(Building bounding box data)
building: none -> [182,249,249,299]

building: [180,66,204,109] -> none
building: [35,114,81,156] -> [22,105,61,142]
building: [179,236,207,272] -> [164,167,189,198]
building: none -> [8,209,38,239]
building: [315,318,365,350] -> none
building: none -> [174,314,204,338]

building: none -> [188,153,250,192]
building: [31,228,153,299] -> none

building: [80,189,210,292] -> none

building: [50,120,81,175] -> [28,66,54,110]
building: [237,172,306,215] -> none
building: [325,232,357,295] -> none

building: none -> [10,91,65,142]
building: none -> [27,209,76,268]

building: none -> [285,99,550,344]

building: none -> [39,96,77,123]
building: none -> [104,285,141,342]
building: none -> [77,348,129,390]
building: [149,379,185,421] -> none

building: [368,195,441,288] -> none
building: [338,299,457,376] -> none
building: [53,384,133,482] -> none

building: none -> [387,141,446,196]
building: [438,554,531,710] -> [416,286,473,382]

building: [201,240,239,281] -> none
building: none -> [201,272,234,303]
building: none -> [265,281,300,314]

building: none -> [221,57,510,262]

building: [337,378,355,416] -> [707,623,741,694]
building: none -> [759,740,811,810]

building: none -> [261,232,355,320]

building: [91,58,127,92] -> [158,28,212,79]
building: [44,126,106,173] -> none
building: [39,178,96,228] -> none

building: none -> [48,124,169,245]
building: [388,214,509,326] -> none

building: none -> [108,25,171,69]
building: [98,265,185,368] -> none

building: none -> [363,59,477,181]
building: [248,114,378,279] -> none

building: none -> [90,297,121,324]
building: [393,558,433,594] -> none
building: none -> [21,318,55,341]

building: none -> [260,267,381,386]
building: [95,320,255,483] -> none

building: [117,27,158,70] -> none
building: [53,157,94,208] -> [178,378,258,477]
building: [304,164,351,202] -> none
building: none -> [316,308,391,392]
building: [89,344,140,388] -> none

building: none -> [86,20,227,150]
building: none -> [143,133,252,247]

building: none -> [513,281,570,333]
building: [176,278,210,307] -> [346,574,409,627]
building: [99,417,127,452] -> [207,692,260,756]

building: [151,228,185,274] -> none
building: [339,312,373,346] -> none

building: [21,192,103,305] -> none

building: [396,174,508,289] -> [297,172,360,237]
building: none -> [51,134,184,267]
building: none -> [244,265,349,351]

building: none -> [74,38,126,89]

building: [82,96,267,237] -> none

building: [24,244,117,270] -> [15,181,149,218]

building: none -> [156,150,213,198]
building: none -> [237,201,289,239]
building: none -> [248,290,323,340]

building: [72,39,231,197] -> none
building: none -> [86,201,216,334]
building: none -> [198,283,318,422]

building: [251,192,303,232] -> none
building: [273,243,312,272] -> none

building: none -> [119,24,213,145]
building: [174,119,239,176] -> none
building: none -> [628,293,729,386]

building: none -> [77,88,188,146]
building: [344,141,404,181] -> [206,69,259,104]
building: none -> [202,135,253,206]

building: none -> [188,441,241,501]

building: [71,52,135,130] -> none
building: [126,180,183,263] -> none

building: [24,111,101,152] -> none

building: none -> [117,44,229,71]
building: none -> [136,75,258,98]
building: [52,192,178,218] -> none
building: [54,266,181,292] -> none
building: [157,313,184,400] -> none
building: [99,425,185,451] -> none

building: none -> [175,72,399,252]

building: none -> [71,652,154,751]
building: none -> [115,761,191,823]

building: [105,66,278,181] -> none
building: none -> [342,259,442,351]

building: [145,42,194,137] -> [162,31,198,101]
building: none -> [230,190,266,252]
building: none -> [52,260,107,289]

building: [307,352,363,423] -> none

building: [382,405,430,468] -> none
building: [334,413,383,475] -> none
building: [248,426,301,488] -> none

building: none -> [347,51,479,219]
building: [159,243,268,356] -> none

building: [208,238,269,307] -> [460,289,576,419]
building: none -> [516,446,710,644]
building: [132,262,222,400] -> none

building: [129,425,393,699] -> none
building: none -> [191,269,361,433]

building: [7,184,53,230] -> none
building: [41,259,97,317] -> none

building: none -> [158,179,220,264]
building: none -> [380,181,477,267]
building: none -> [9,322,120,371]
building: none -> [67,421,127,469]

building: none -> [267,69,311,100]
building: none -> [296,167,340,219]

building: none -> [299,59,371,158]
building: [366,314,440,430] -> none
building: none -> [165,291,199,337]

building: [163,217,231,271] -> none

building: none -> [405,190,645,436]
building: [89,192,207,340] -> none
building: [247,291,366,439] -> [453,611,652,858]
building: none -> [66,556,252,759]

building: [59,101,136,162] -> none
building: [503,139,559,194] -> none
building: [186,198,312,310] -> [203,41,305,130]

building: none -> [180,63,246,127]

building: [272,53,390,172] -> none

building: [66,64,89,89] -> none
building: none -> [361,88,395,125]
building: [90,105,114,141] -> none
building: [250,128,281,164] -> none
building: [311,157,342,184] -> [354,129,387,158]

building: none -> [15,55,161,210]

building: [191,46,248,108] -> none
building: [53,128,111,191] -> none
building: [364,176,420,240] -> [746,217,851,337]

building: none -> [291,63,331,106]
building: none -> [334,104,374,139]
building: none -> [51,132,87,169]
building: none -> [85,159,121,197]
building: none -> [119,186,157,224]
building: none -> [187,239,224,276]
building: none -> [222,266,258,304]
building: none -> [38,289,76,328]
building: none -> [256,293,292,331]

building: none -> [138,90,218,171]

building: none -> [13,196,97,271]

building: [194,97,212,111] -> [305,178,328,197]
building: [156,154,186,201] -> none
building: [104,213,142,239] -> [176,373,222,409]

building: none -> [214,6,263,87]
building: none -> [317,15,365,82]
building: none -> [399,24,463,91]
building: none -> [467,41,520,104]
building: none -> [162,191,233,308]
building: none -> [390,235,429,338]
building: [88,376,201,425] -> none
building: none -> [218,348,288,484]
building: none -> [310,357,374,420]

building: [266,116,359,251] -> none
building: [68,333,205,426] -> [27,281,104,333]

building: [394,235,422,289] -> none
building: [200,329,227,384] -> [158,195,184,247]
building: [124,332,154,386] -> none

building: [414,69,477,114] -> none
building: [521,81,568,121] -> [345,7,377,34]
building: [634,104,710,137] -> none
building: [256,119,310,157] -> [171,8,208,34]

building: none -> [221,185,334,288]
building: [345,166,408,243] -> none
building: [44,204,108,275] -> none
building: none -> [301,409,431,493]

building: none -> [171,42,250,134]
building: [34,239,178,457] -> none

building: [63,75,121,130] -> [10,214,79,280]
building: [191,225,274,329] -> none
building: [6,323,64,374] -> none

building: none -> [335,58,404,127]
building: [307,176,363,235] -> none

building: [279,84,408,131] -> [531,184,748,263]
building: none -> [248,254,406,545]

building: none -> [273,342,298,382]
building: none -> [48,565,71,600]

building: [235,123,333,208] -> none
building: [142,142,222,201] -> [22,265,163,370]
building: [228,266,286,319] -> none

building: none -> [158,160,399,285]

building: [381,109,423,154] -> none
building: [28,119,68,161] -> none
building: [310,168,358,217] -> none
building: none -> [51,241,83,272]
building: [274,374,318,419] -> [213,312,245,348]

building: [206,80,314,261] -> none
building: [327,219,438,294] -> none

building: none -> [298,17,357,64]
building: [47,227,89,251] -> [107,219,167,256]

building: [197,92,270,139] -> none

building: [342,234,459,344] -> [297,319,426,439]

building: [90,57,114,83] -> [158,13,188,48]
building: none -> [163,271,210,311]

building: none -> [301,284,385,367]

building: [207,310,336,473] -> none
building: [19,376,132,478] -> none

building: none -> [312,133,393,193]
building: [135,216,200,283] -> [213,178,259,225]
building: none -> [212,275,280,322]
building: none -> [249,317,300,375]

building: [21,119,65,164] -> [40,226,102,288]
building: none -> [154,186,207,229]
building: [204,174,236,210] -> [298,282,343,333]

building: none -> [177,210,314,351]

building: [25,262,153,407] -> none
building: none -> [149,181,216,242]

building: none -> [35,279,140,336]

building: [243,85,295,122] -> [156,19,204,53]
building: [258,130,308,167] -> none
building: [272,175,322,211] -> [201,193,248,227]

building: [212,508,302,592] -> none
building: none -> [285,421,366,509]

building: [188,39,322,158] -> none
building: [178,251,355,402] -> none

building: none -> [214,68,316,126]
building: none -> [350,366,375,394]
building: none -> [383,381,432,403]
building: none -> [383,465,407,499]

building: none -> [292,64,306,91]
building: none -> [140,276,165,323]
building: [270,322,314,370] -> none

JOB
Your answer should be the lines above from the one containing "building: none -> [296,167,340,219]" through the one containing "building: [89,192,207,340] -> none", copied exactly and with both ends kept.

SOLUTION TO THIS EXERCISE
building: none -> [296,167,340,219]

building: none -> [299,59,371,158]
building: [366,314,440,430] -> none
building: none -> [165,291,199,337]

building: [163,217,231,271] -> none

building: none -> [405,190,645,436]
building: [89,192,207,340] -> none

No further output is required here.